▸ WHAT THE TASK ASKS: The data below is to be written out exactly, with no pictures.

(Object tally data)
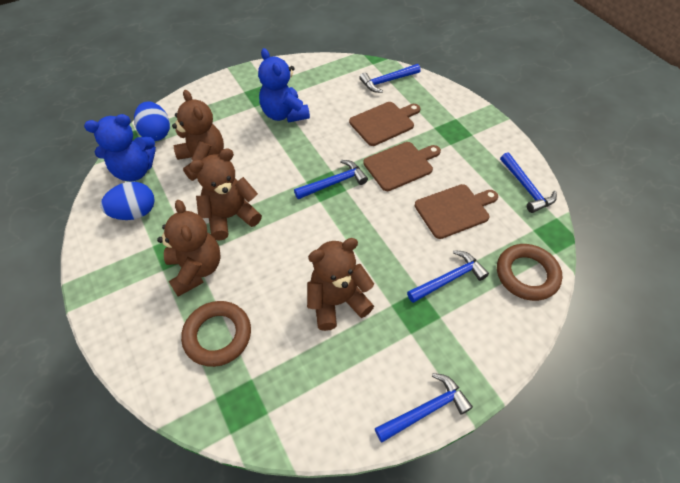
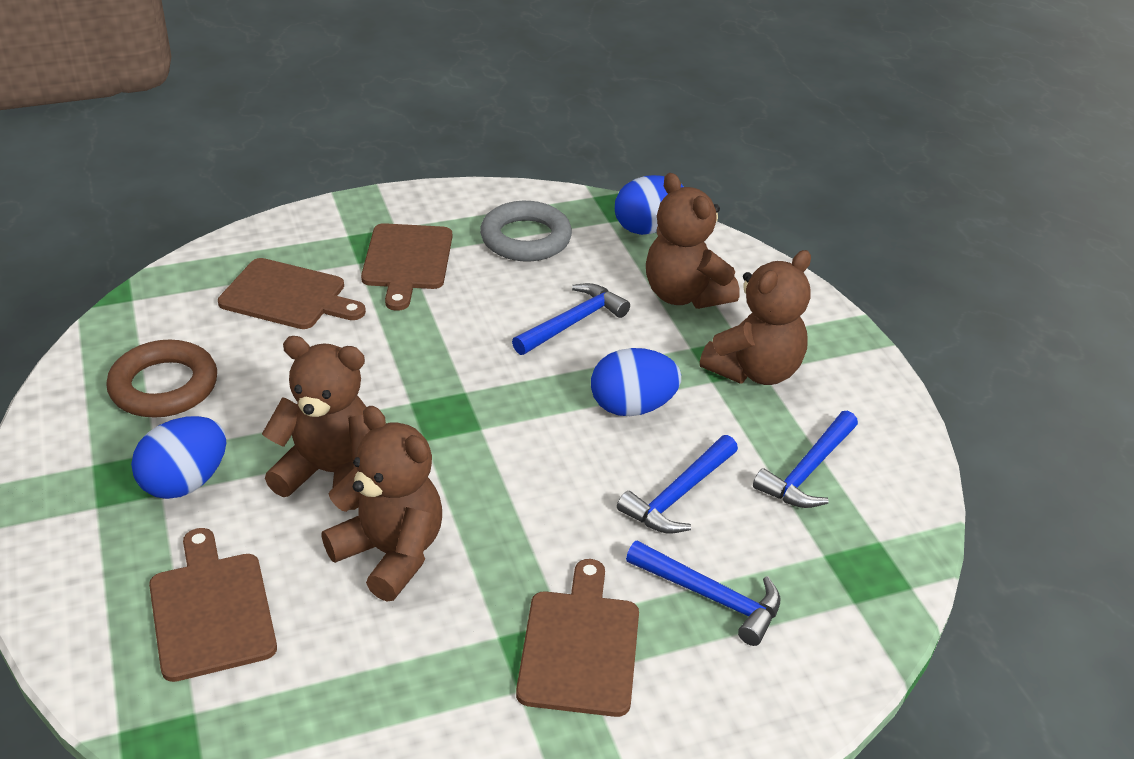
blue egg: [100,182,155,220] [134,101,170,141] = 2 -> [131,416,226,499] [591,348,681,416] [615,175,684,235] = 3
blue hammer: [294,160,368,199] [359,64,421,93] [375,373,473,442] [407,250,489,303] [500,152,557,213] = 5 -> [512,283,630,355] [617,435,738,534] [626,541,780,646] [753,411,858,508] = 4
blue teddy bear: [84,114,156,181] [258,48,310,123] = 2 -> none = 0
brown cutting board: [349,102,420,146] [363,142,441,191] [415,184,498,239] = 3 -> [149,528,277,682] [218,258,366,329] [361,223,452,311] [516,559,639,717] = 4
brown ring: [181,301,251,367] [497,244,562,301] = 2 -> [106,340,217,418] = 1
grey ring: none = 0 -> [480,201,572,262] = 1

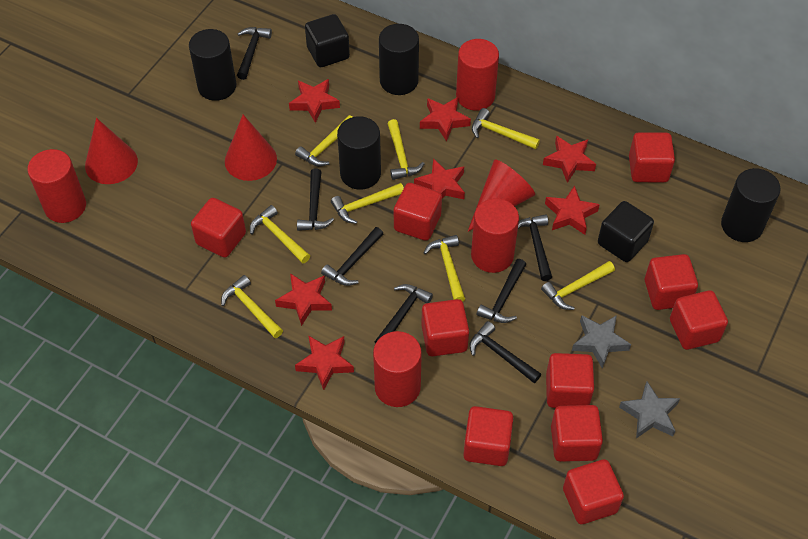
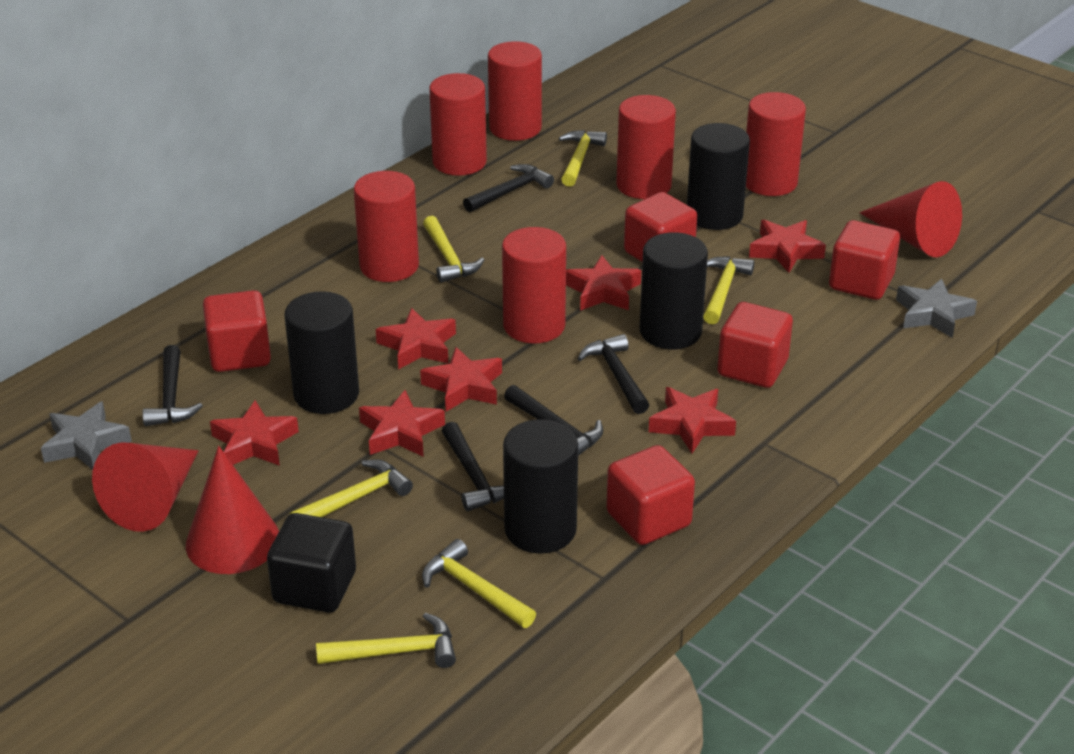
black cube: [305,14,350,67] [598,201,654,262] = 2 -> [267,513,356,613] = 1
black hammer: [237,27,272,80] [297,168,334,231] [321,227,383,286] [375,284,433,344] [470,321,541,383] [477,259,526,323] [518,214,552,281] = 7 -> [142,345,203,426] [442,422,504,511] [463,164,554,212] [504,385,603,456] [578,334,649,414] = 5
red cube: [191,198,246,258] [394,183,442,241] [421,299,469,356] [463,406,513,466] [546,353,594,408] [551,405,603,462] [563,459,624,524] [629,132,675,182] [645,254,698,310] [670,290,728,350] = 10 -> [203,290,271,372] [606,445,695,545] [624,192,697,262] [717,302,793,388] [829,220,900,300] = 5
red cylinder: [27,149,86,223] [373,331,422,407] [456,39,499,110] [471,198,519,273] = 4 -> [354,171,419,282] [429,73,487,176] [488,41,542,141] [502,227,566,344] [616,95,676,199] [746,92,806,196] = 6
yellow hammer: [221,275,283,338] [250,205,310,263] [295,115,352,167] [331,183,404,224] [387,119,425,180] [423,235,465,302] [472,108,540,149] [541,261,615,310] = 8 -> [290,459,413,517] [316,613,456,668] [422,539,536,628] [423,216,484,283] [559,130,607,187] [703,257,754,324] = 6

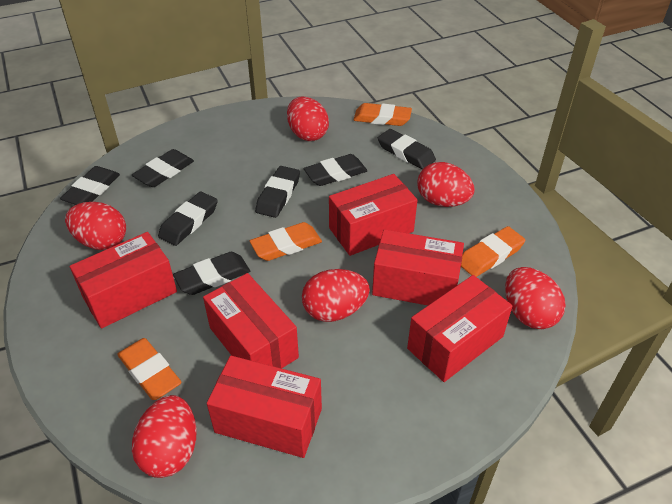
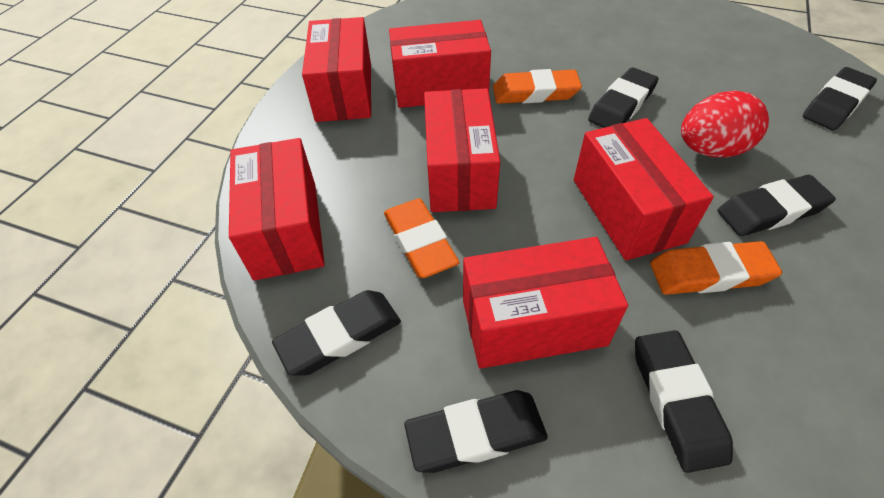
black eraser: [60,166,120,205] [132,149,194,187] [158,192,218,246] [173,252,250,295] [255,166,300,218] [303,154,367,186] [378,129,436,170] = 7 -> [272,290,401,376] [404,390,548,473] [588,67,659,128] [635,330,733,473] [718,175,836,236] [803,67,877,131] = 6
orange eraser: [117,338,181,400] [250,222,322,261] [353,103,412,126] [461,226,526,277] = 4 -> [384,199,460,278] [493,69,582,104] [650,241,782,295] = 3
red egg: [65,202,126,250] [132,395,196,478] [287,96,329,141] [302,269,370,322] [418,162,475,207] [505,267,566,329] = 6 -> [681,90,769,157] = 1

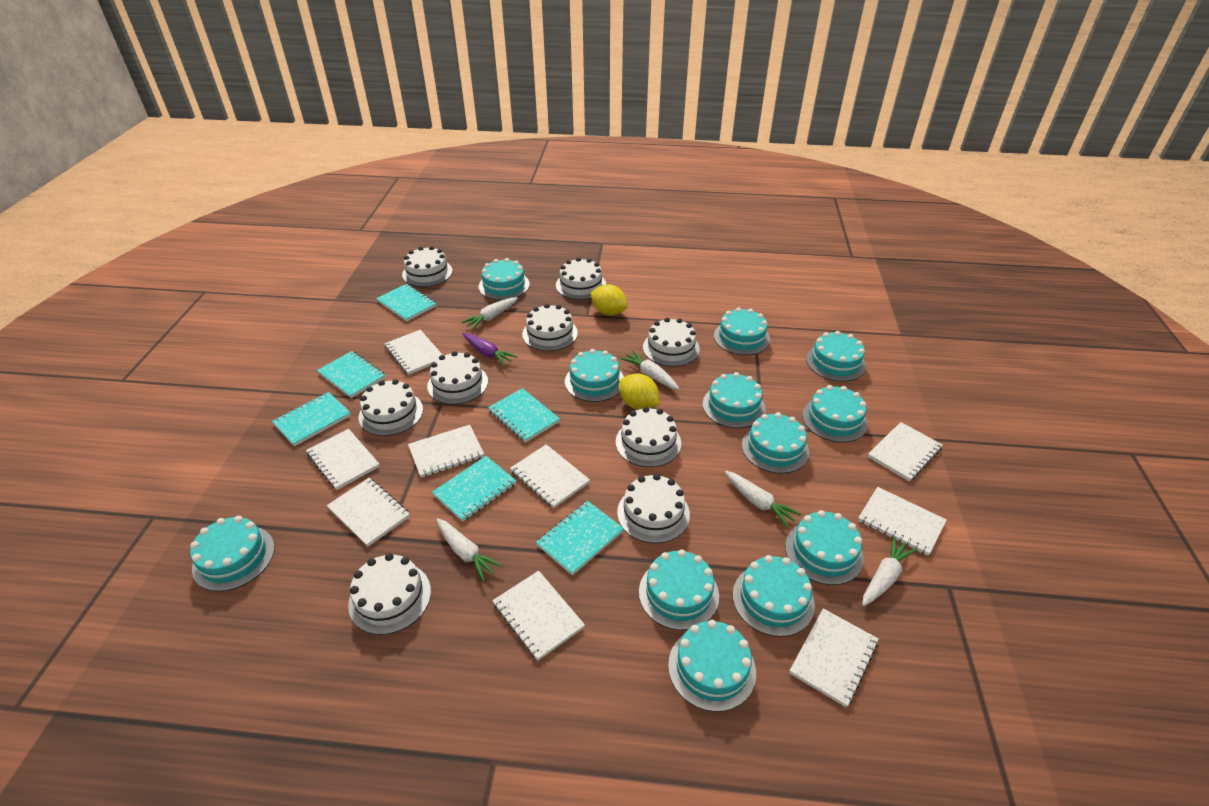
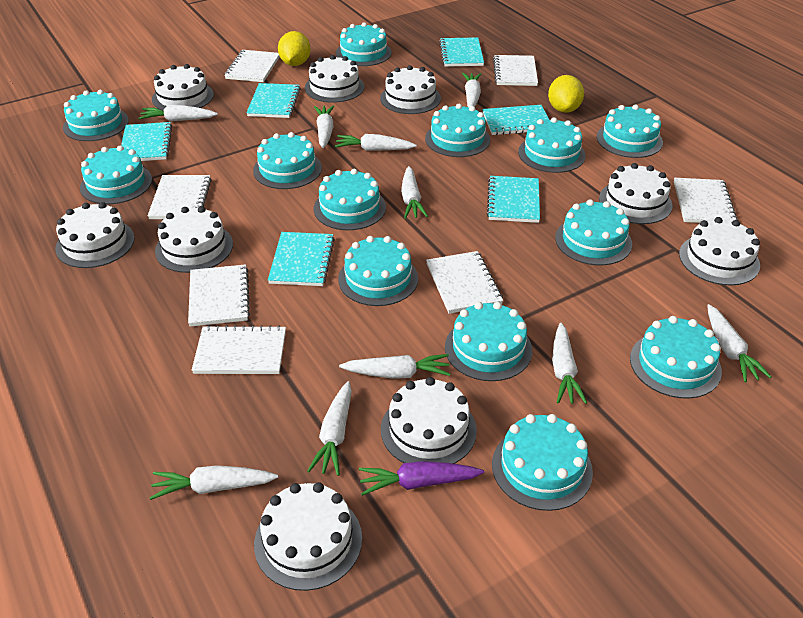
turquoise cake: [190,516,275,592] [479,258,530,300] [565,349,624,402] [639,549,719,630] [668,620,756,712] [703,372,765,428] [714,307,770,355] [733,555,815,637] [742,412,809,474] [785,510,864,585] [802,385,868,442] [806,331,866,382] = 12 -> [63,90,129,141] [80,146,152,204] [253,132,322,189] [314,169,386,230] [336,22,392,66] [338,236,418,306] [425,104,490,157] [445,302,532,381] [492,414,593,511] [518,117,586,173] [555,199,632,265] [596,105,663,158] [630,316,722,399] = 13
white carrot: [437,518,503,582] [462,297,518,330] [620,350,679,390] [725,471,801,528] [862,536,917,606] = 5 -> [139,105,218,122] [150,465,278,500] [308,381,352,476] [314,105,334,148] [335,134,417,151] [339,354,450,379] [401,166,428,219] [462,73,481,108] [552,323,587,404] [707,304,772,382] = 10
white notebook: [306,429,380,490] [327,478,410,547] [384,330,442,375] [408,425,484,478] [492,571,585,661] [510,444,590,508] [789,608,879,707] [858,487,947,556] [868,422,943,481] = 9 -> [148,175,212,219] [188,264,250,327] [192,325,286,374] [224,50,280,82] [426,251,503,314] [493,55,538,86] [674,178,737,223] = 7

▸ ANSWER TO THIS PROBLEM:
blue egg: [100,182,155,220] [134,101,170,141] = 2 -> [131,416,226,499] [591,348,681,416] [615,175,684,235] = 3
blue hammer: [294,160,368,199] [359,64,421,93] [375,373,473,442] [407,250,489,303] [500,152,557,213] = 5 -> [512,283,630,355] [617,435,738,534] [626,541,780,646] [753,411,858,508] = 4
blue teddy bear: [84,114,156,181] [258,48,310,123] = 2 -> none = 0
brown cutting board: [349,102,420,146] [363,142,441,191] [415,184,498,239] = 3 -> [149,528,277,682] [218,258,366,329] [361,223,452,311] [516,559,639,717] = 4
brown ring: [181,301,251,367] [497,244,562,301] = 2 -> [106,340,217,418] = 1
grey ring: none = 0 -> [480,201,572,262] = 1

black cube: [305,14,350,67] [598,201,654,262] = 2 -> [267,513,356,613] = 1
black hammer: [237,27,272,80] [297,168,334,231] [321,227,383,286] [375,284,433,344] [470,321,541,383] [477,259,526,323] [518,214,552,281] = 7 -> [142,345,203,426] [442,422,504,511] [463,164,554,212] [504,385,603,456] [578,334,649,414] = 5
red cube: [191,198,246,258] [394,183,442,241] [421,299,469,356] [463,406,513,466] [546,353,594,408] [551,405,603,462] [563,459,624,524] [629,132,675,182] [645,254,698,310] [670,290,728,350] = 10 -> [203,290,271,372] [606,445,695,545] [624,192,697,262] [717,302,793,388] [829,220,900,300] = 5
red cylinder: [27,149,86,223] [373,331,422,407] [456,39,499,110] [471,198,519,273] = 4 -> [354,171,419,282] [429,73,487,176] [488,41,542,141] [502,227,566,344] [616,95,676,199] [746,92,806,196] = 6
yellow hammer: [221,275,283,338] [250,205,310,263] [295,115,352,167] [331,183,404,224] [387,119,425,180] [423,235,465,302] [472,108,540,149] [541,261,615,310] = 8 -> [290,459,413,517] [316,613,456,668] [422,539,536,628] [423,216,484,283] [559,130,607,187] [703,257,754,324] = 6

black eraser: [60,166,120,205] [132,149,194,187] [158,192,218,246] [173,252,250,295] [255,166,300,218] [303,154,367,186] [378,129,436,170] = 7 -> [272,290,401,376] [404,390,548,473] [588,67,659,128] [635,330,733,473] [718,175,836,236] [803,67,877,131] = 6
orange eraser: [117,338,181,400] [250,222,322,261] [353,103,412,126] [461,226,526,277] = 4 -> [384,199,460,278] [493,69,582,104] [650,241,782,295] = 3
red egg: [65,202,126,250] [132,395,196,478] [287,96,329,141] [302,269,370,322] [418,162,475,207] [505,267,566,329] = 6 -> [681,90,769,157] = 1

turquoise cake: [190,516,275,592] [479,258,530,300] [565,349,624,402] [639,549,719,630] [668,620,756,712] [703,372,765,428] [714,307,770,355] [733,555,815,637] [742,412,809,474] [785,510,864,585] [802,385,868,442] [806,331,866,382] = 12 -> [63,90,129,141] [80,146,152,204] [253,132,322,189] [314,169,386,230] [336,22,392,66] [338,236,418,306] [425,104,490,157] [445,302,532,381] [492,414,593,511] [518,117,586,173] [555,199,632,265] [596,105,663,158] [630,316,722,399] = 13
white carrot: [437,518,503,582] [462,297,518,330] [620,350,679,390] [725,471,801,528] [862,536,917,606] = 5 -> [139,105,218,122] [150,465,278,500] [308,381,352,476] [314,105,334,148] [335,134,417,151] [339,354,450,379] [401,166,428,219] [462,73,481,108] [552,323,587,404] [707,304,772,382] = 10
white notebook: [306,429,380,490] [327,478,410,547] [384,330,442,375] [408,425,484,478] [492,571,585,661] [510,444,590,508] [789,608,879,707] [858,487,947,556] [868,422,943,481] = 9 -> [148,175,212,219] [188,264,250,327] [192,325,286,374] [224,50,280,82] [426,251,503,314] [493,55,538,86] [674,178,737,223] = 7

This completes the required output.